• **What the exercise asks**:
Copy word for word each line from the one that has "J101 pin 1: SIG2 -> GND" to the last line of the records, with no other lines.

• **Exercise data**:
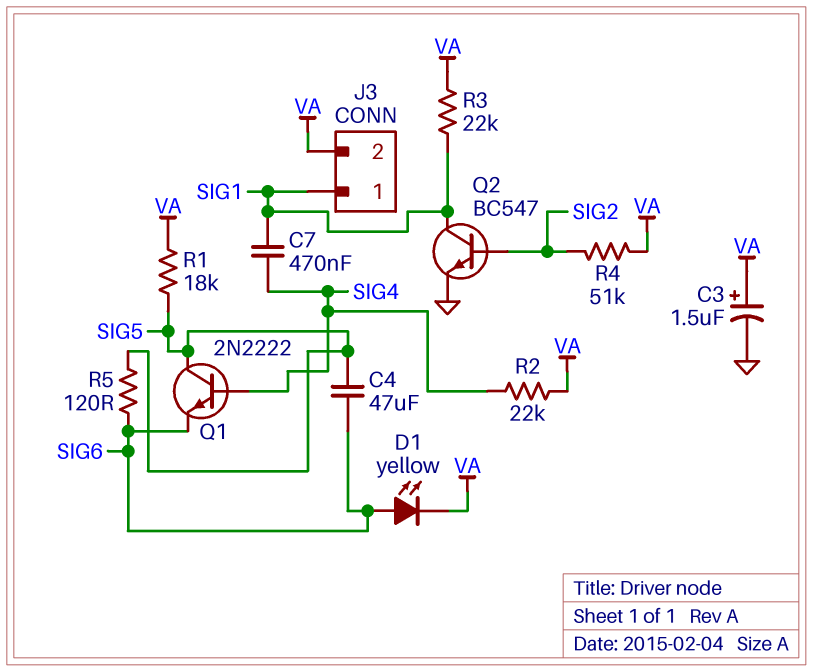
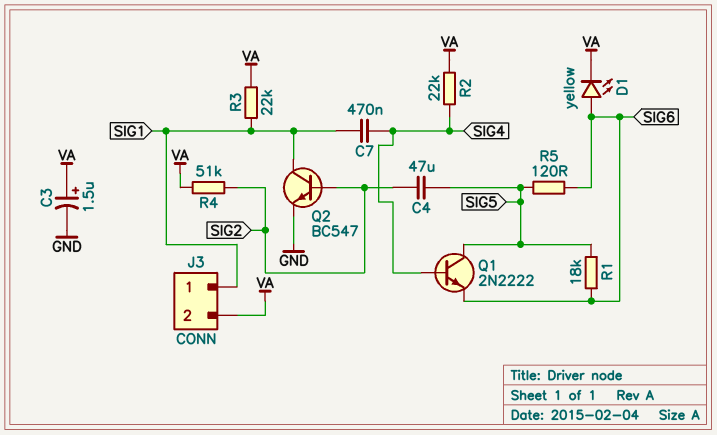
C4: 47uF (SIG5, SIG6) -> 47uF (SIG2, SIG5)
R1: 18k (SIG5, VA) -> 18k (SIG5, SIG6)

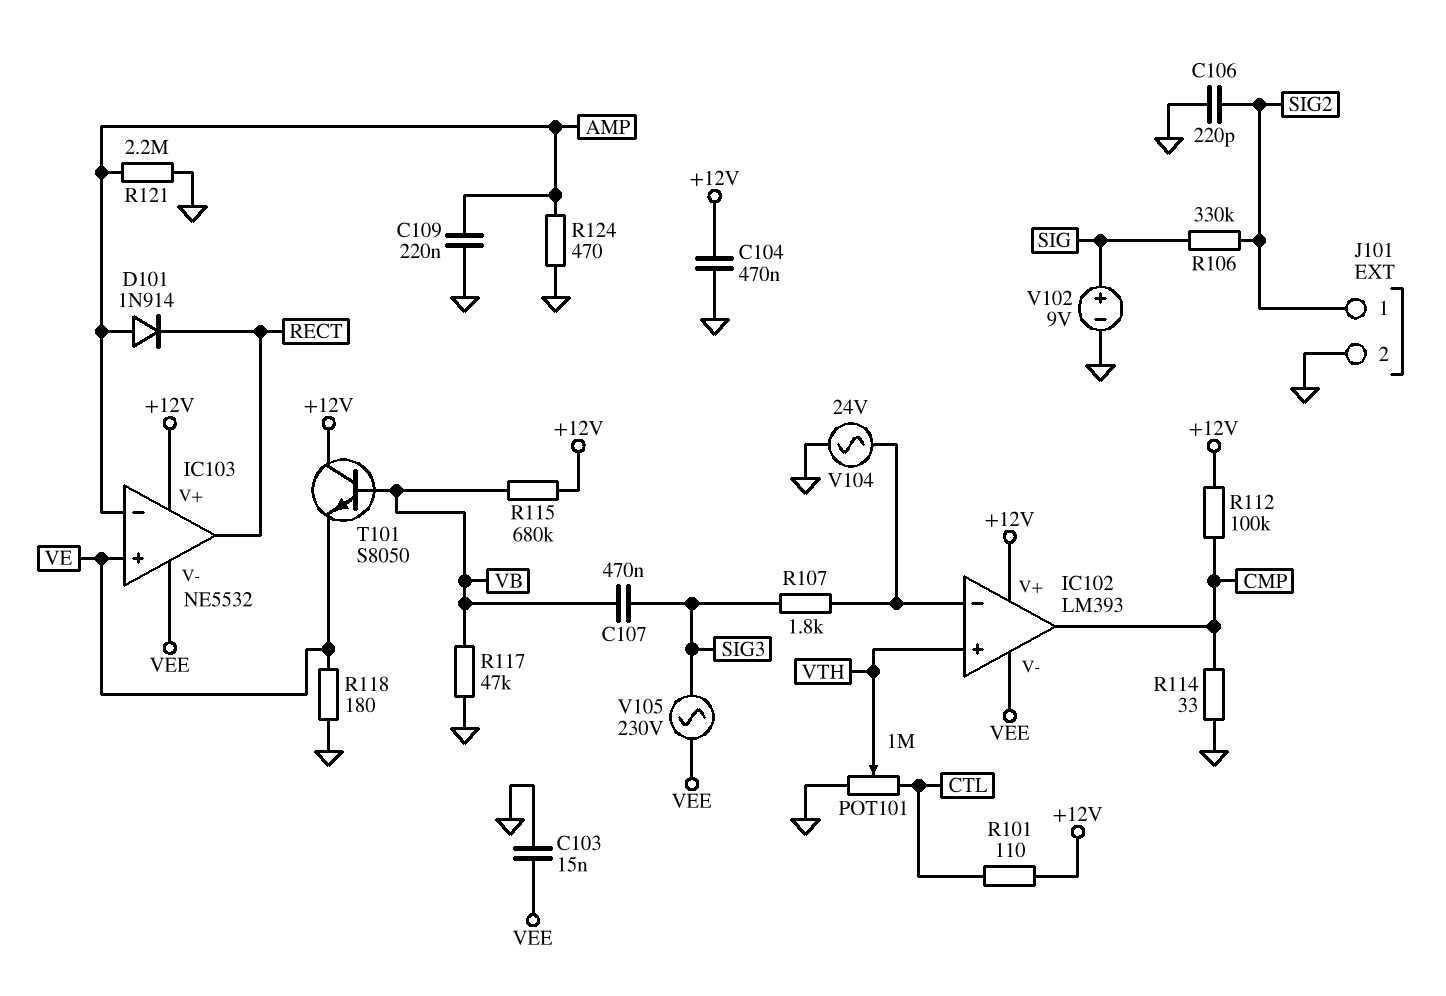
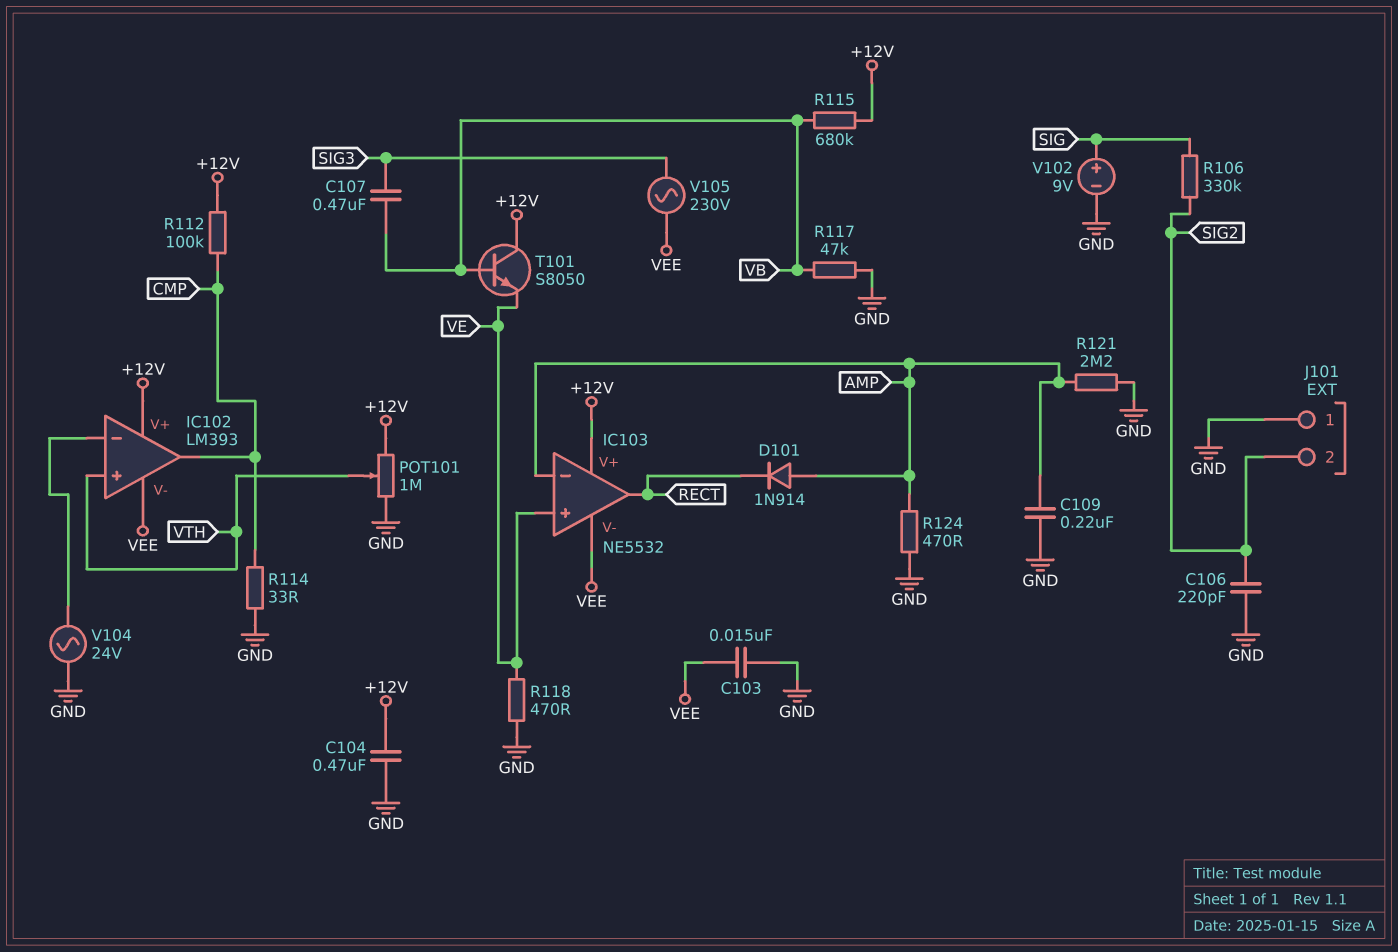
J101 pin 1: SIG2 -> GND
J101 pin 2: GND -> SIG2
POT101: 1M (CTL, GND, wiper VTH) -> 1M (+12V, GND, wiper VTH)
R101: 110 (+12V, CTL) -> none
R107: 1.8k (IC102/in-, SIG3) -> none
R118: 180 (GND, VE) -> 470 (GND, VE)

• **Your response**:
J101 pin 1: SIG2 -> GND
J101 pin 2: GND -> SIG2
POT101: 1M (CTL, GND, wiper VTH) -> 1M (+12V, GND, wiper VTH)
R101: 110 (+12V, CTL) -> none
R107: 1.8k (IC102/in-, SIG3) -> none
R118: 180 (GND, VE) -> 470 (GND, VE)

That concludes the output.